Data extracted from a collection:
────────────────────────────────────────

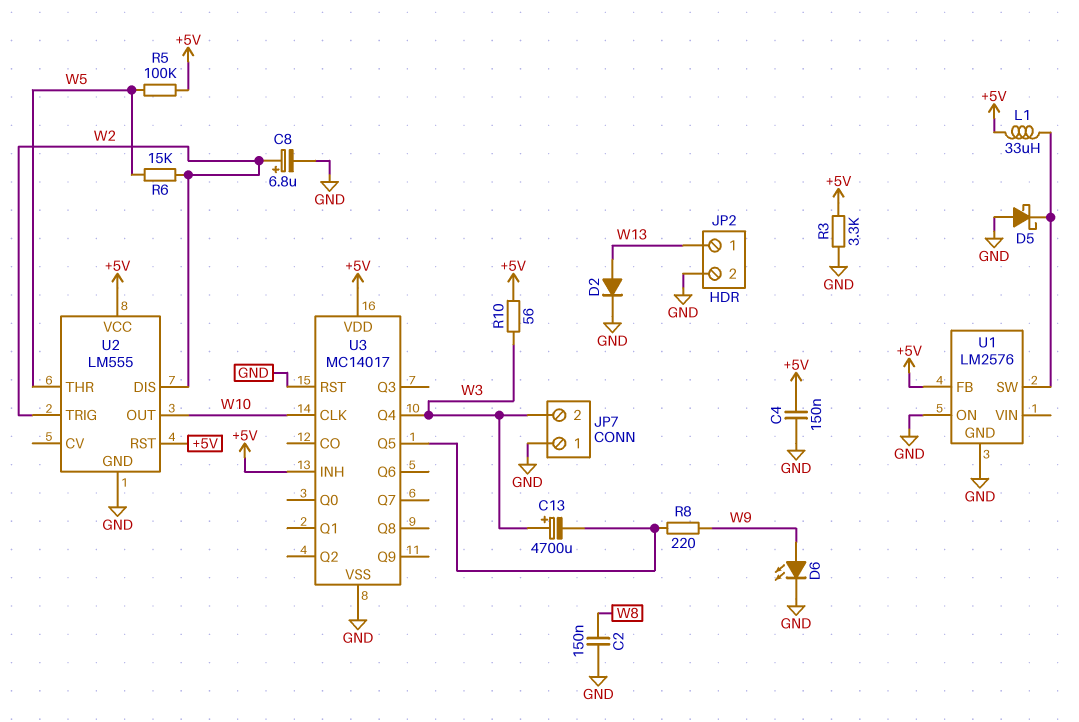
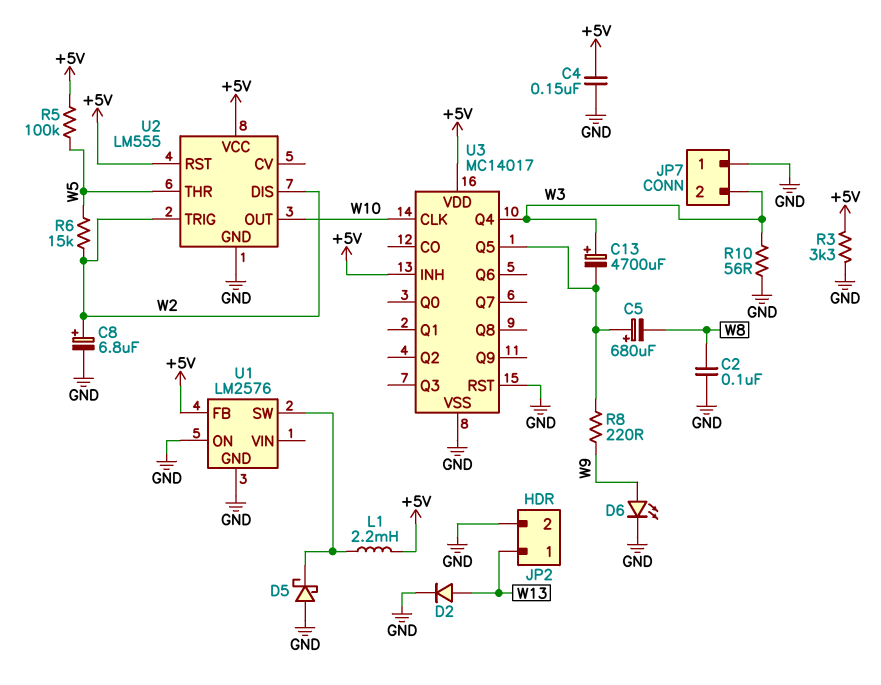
C2: 150nF (GND, W8) -> 100nF (GND, W8)
C5: none -> 680uF (plus U3/Q5, minus W8)
L1: 33uH (+5V, U1/SW) -> 2.2mH (+5V, U1/SW)
R10: 56 (+5V, W3) -> 56 (GND, W3)

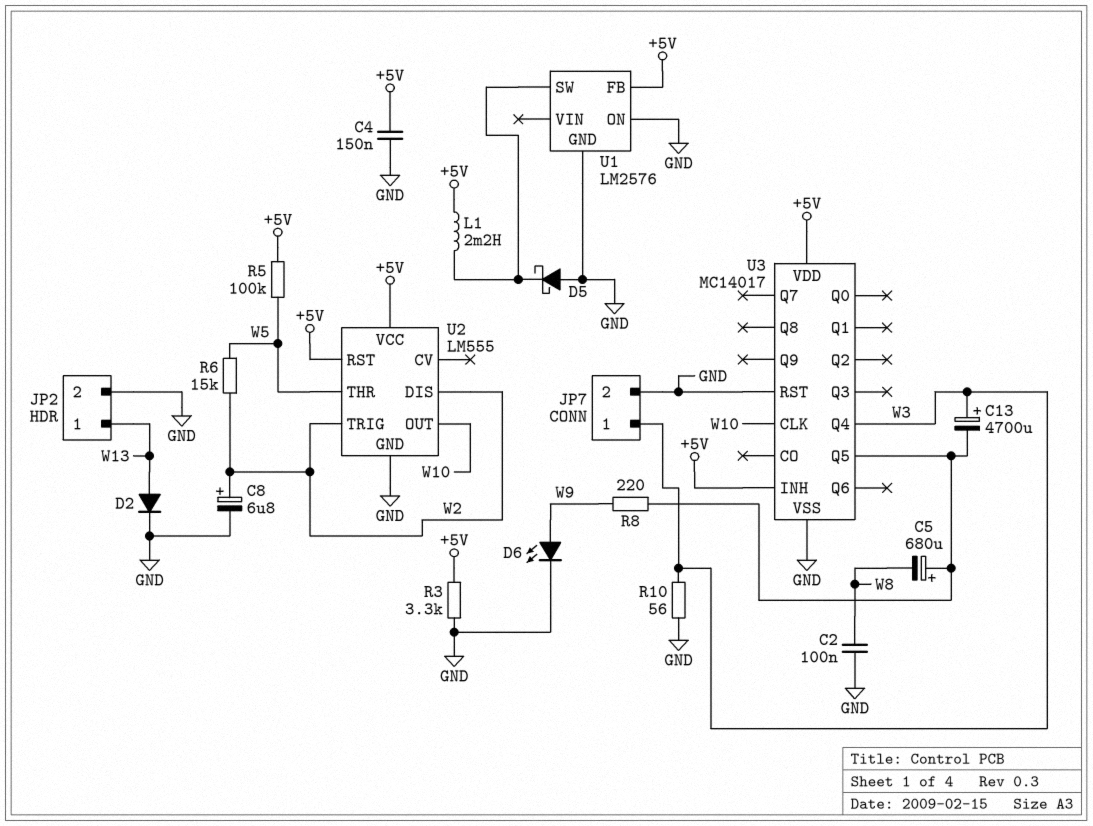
JP7 pin 1: GND -> W3
JP7 pin 2: W3 -> GND

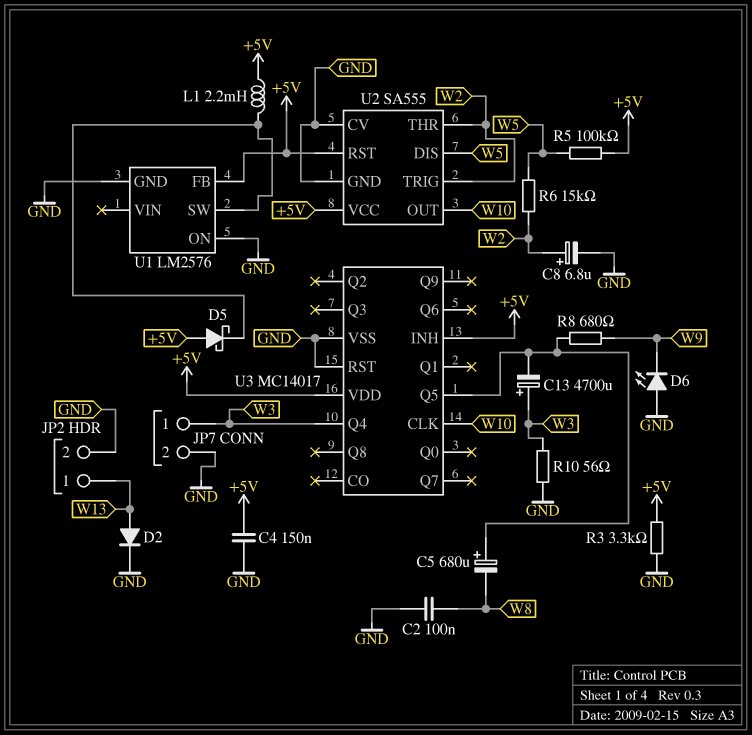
D5: schottky (A GND, K U1/SW) -> schottky (A +5V, K U1/SW)
D6: LED (A W9, K GND) -> LED (A GND, K W9)
R8: 220 (U3/Q5, W9) -> 680 (U3/Q5, W9)
U2: LM555 -> SA555
U2 pin CV: none -> GND
U2 pin DIS: W2 -> W5
U2 pin THR: W5 -> W2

────────────────────────────────────────

Exercise description: Write out every line from the data above that includes "none".

The answer:
C5: none -> 680uF (plus U3/Q5, minus W8)
U2 pin CV: none -> GND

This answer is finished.